**The problem**:
Please restate each entry that appears below word for word, without its pictures.

###

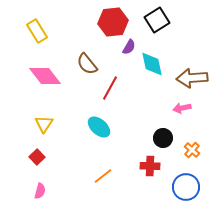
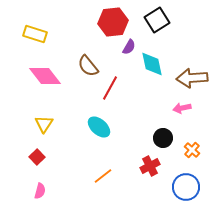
yellow rectangle: moved 2 px left, 3 px down; rotated 40 degrees counterclockwise
brown semicircle: moved 1 px right, 2 px down
red cross: rotated 30 degrees counterclockwise
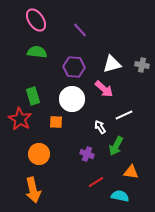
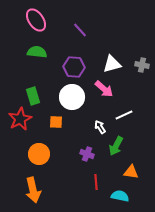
white circle: moved 2 px up
red star: rotated 15 degrees clockwise
red line: rotated 63 degrees counterclockwise
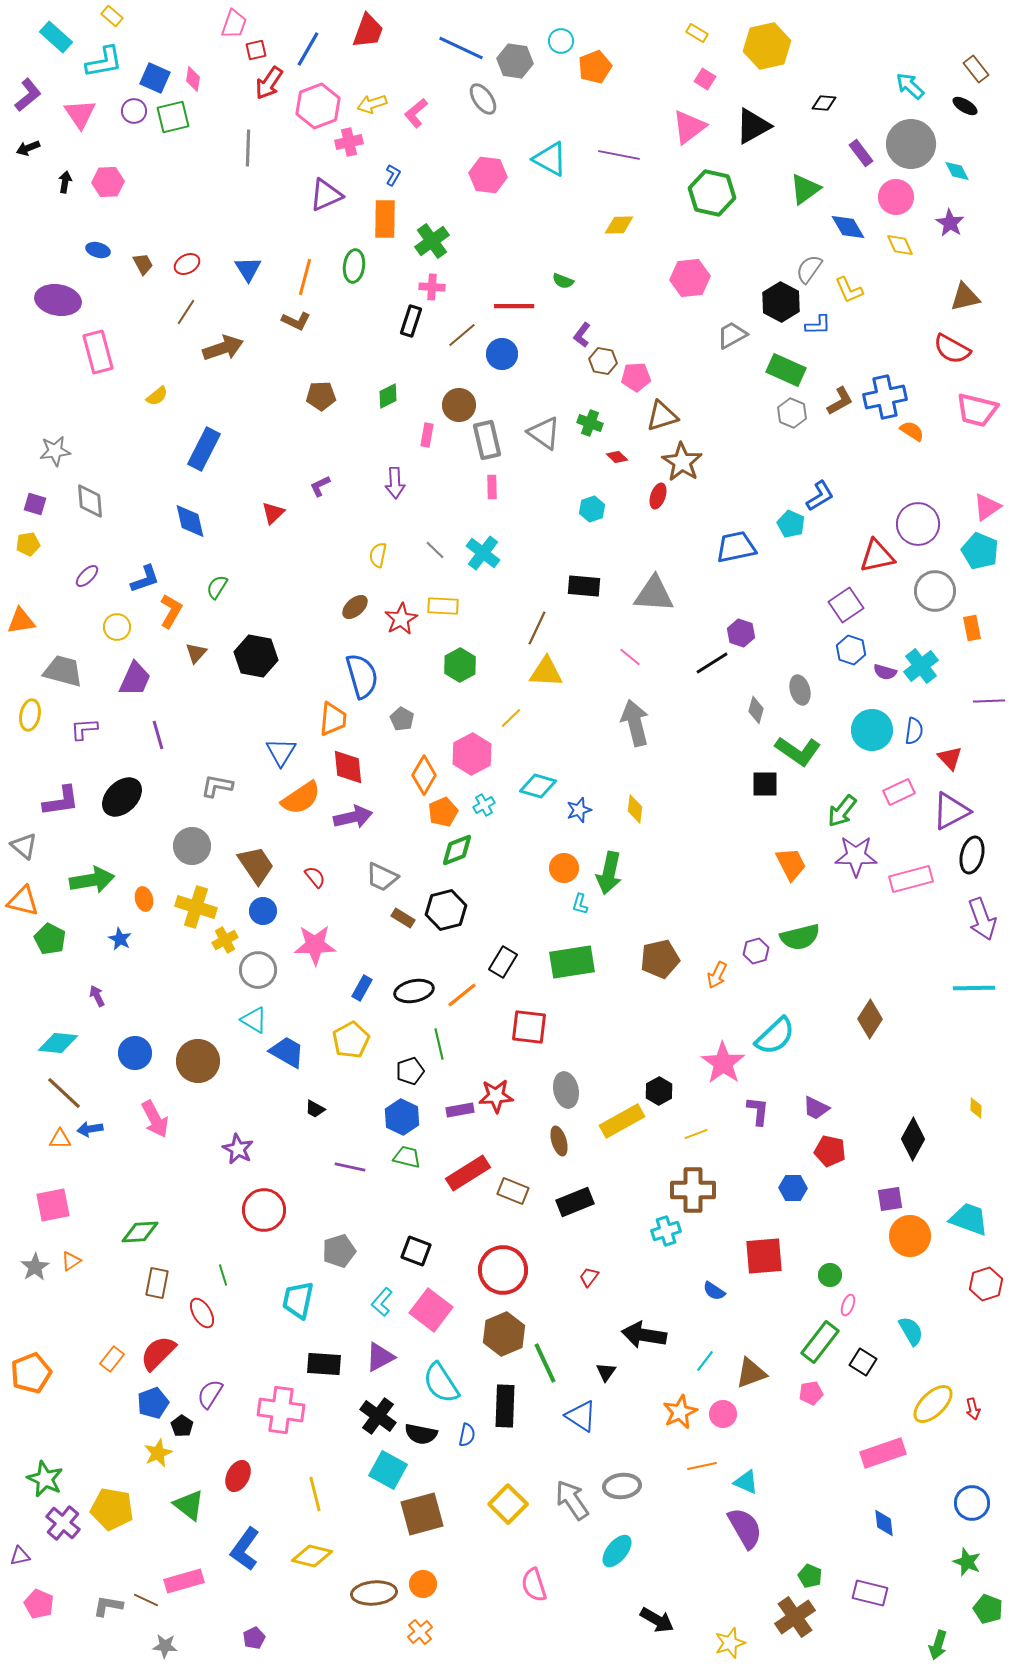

###

**Task result**:
yellow rectangle: moved 2 px left, 3 px down; rotated 40 degrees counterclockwise
brown semicircle: moved 1 px right, 2 px down
red cross: rotated 30 degrees counterclockwise
white circle: moved 2 px up
red star: rotated 15 degrees clockwise
red line: rotated 63 degrees counterclockwise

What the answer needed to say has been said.